--- START SUPPLIED INFORMATION ---

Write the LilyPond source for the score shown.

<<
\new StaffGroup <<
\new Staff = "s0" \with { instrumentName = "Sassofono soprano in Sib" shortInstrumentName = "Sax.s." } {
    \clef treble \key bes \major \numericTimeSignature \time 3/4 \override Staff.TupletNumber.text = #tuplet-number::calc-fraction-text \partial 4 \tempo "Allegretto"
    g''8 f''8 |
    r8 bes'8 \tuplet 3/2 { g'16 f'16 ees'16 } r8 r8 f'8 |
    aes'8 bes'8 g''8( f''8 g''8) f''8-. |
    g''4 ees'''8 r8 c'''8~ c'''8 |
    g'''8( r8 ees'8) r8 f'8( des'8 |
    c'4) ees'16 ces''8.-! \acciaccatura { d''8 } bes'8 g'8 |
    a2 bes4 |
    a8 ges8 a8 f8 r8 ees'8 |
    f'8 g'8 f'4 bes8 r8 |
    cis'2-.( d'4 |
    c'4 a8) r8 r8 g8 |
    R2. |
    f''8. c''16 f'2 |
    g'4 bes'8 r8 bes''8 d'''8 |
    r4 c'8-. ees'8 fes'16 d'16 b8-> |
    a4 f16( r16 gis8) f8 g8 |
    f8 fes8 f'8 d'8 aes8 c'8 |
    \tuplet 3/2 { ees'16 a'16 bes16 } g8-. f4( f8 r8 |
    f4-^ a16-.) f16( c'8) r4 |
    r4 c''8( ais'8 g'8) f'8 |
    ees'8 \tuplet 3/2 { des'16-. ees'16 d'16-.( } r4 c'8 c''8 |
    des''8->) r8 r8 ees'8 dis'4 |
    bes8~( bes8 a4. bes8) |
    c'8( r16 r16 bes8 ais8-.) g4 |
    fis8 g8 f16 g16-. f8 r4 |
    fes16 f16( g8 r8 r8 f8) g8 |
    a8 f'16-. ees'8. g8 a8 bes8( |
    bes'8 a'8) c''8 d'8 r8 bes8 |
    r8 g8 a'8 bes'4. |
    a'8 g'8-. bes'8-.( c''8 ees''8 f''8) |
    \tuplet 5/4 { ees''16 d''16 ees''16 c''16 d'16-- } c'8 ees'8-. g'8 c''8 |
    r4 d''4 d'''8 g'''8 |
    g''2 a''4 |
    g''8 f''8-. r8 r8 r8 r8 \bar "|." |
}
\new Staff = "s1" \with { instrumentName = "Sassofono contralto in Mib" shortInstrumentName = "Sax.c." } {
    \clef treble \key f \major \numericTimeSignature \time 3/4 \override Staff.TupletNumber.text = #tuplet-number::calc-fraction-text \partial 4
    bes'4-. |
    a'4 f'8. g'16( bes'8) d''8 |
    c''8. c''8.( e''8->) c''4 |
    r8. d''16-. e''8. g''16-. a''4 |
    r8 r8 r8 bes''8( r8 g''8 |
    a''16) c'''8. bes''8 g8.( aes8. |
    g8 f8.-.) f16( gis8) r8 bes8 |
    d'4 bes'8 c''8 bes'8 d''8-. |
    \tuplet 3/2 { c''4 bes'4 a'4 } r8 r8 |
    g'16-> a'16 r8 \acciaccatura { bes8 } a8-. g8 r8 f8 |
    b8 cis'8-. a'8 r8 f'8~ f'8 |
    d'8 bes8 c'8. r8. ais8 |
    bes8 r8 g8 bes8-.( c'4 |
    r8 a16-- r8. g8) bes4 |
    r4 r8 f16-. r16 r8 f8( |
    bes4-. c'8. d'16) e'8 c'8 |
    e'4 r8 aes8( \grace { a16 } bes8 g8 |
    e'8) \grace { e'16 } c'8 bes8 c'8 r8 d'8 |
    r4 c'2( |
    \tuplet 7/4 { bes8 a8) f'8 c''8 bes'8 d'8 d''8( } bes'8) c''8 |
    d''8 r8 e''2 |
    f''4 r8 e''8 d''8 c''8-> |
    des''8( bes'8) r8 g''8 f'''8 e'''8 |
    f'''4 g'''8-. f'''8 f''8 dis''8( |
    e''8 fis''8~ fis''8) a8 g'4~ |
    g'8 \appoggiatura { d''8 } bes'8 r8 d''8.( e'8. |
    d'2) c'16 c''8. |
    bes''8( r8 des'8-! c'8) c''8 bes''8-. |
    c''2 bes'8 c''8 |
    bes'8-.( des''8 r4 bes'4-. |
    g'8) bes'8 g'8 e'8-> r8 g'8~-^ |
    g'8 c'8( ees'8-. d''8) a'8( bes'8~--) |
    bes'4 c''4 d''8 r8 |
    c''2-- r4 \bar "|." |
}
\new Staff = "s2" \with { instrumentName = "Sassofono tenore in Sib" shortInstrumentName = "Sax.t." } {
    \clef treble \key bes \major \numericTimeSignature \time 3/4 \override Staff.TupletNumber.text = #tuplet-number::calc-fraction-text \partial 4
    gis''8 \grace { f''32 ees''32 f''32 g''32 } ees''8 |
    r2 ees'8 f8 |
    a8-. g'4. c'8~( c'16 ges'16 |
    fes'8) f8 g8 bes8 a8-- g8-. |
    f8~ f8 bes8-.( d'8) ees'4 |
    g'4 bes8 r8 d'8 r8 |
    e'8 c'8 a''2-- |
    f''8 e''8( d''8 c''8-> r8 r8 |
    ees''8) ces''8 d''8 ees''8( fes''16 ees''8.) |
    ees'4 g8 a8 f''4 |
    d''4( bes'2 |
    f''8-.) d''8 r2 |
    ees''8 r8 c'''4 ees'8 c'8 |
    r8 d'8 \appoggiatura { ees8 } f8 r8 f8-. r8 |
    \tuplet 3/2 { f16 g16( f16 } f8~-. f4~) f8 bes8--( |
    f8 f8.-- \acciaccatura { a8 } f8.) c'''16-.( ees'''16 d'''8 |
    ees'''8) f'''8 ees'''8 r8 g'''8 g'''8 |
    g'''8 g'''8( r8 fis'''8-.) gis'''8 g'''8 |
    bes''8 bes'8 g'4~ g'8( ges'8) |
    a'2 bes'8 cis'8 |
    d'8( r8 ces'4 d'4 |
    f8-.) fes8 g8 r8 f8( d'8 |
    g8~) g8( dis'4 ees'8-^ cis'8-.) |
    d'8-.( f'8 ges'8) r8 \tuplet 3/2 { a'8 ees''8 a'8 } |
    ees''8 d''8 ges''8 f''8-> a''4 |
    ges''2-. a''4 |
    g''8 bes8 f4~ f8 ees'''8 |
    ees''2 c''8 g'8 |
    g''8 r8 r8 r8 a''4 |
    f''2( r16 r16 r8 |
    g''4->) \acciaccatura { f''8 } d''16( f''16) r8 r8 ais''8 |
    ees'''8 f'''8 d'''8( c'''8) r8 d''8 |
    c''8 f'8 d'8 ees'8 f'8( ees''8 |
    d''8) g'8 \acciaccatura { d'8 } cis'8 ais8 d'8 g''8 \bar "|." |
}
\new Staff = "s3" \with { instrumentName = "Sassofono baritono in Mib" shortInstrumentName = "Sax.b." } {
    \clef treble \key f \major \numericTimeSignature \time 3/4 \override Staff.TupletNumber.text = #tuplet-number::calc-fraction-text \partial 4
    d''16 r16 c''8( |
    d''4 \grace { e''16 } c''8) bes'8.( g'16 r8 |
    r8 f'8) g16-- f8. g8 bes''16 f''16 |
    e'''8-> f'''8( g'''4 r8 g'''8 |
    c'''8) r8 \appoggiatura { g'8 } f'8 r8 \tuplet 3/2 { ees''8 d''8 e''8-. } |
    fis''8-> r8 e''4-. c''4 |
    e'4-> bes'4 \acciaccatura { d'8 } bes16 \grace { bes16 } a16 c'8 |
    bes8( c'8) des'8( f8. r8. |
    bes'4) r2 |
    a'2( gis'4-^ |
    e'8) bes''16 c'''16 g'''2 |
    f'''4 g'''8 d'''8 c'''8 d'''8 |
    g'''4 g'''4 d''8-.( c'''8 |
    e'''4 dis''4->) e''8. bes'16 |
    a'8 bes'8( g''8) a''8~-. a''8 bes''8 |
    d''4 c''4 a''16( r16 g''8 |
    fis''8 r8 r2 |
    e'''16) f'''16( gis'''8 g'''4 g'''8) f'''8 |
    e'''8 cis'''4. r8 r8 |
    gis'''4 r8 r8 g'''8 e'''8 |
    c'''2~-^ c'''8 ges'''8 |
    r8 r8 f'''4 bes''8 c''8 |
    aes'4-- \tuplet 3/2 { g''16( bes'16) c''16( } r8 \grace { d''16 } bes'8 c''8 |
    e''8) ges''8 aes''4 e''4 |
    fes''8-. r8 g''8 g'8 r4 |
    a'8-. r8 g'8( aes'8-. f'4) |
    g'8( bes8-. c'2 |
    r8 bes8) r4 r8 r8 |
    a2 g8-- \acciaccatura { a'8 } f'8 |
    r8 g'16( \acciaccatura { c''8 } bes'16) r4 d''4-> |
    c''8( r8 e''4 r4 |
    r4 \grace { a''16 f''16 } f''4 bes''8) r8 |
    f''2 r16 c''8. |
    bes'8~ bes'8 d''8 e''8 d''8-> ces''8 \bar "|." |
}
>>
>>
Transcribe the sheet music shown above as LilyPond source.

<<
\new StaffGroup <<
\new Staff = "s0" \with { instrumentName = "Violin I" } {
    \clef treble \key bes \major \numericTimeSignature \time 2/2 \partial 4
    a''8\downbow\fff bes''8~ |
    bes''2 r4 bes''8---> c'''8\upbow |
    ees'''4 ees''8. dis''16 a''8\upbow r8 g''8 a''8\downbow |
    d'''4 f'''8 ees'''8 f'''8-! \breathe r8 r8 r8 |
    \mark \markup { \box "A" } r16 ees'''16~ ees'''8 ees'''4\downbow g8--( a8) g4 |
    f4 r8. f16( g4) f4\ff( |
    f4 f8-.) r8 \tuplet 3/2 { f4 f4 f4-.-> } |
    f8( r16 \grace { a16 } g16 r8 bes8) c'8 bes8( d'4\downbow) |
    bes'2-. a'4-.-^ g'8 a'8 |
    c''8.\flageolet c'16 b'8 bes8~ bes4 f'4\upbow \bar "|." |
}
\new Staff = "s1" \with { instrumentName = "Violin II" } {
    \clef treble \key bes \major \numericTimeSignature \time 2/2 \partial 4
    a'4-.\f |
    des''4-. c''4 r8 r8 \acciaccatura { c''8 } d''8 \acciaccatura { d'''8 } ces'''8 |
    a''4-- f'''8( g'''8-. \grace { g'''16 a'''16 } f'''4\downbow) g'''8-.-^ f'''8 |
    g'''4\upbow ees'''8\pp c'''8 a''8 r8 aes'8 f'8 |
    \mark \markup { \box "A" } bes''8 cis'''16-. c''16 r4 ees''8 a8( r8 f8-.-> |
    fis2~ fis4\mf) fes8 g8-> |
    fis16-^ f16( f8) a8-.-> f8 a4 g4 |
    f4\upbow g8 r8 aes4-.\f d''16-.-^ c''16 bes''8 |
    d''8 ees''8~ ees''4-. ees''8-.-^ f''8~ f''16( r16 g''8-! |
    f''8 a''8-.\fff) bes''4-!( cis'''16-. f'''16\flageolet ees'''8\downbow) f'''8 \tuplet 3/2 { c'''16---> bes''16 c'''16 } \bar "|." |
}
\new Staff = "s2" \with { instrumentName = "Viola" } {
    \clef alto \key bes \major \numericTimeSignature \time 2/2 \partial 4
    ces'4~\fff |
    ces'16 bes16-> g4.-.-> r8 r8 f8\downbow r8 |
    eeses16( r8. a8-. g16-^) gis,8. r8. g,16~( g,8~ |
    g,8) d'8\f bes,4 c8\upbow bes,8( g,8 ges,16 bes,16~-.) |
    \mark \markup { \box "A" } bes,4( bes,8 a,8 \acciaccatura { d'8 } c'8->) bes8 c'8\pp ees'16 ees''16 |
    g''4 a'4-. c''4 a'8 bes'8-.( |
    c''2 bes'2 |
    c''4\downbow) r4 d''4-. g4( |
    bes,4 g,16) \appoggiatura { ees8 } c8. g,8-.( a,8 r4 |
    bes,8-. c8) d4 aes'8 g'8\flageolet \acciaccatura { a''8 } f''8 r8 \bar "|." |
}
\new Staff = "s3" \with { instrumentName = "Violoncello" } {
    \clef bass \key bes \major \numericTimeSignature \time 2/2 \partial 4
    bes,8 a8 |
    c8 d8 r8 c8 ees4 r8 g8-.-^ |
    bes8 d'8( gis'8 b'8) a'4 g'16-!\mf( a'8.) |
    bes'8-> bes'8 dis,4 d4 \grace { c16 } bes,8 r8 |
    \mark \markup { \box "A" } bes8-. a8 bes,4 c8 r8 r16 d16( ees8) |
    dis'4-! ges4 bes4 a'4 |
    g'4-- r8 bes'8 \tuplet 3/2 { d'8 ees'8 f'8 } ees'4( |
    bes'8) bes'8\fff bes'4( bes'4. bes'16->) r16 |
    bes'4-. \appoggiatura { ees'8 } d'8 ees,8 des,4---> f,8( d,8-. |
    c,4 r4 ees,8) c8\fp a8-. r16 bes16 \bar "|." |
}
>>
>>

--- END SUPPLIED INFORMATION ---

- **WHAT YOU WILL DO**:
Which lines in the records contain the string "mark"? Show each one in full, treating uppercase and lowercase as different.

- **CORRECT OUTPUT**:
    \mark \markup { \box "A" } r16 ees'''16~ ees'''8 ees'''4\downbow g8--( a8) g4 |
    \mark \markup { \box "A" } bes''8 cis'''16-. c''16 r4 ees''8 a8( r8 f8-.-> |
    \mark \markup { \box "A" } bes,4( bes,8 a,8 \acciaccatura { d'8 } c'8->) bes8 c'8\pp ees'16 ees''16 |
    \mark \markup { \box "A" } bes8-. a8 bes,4 c8 r8 r16 d16( ees8) |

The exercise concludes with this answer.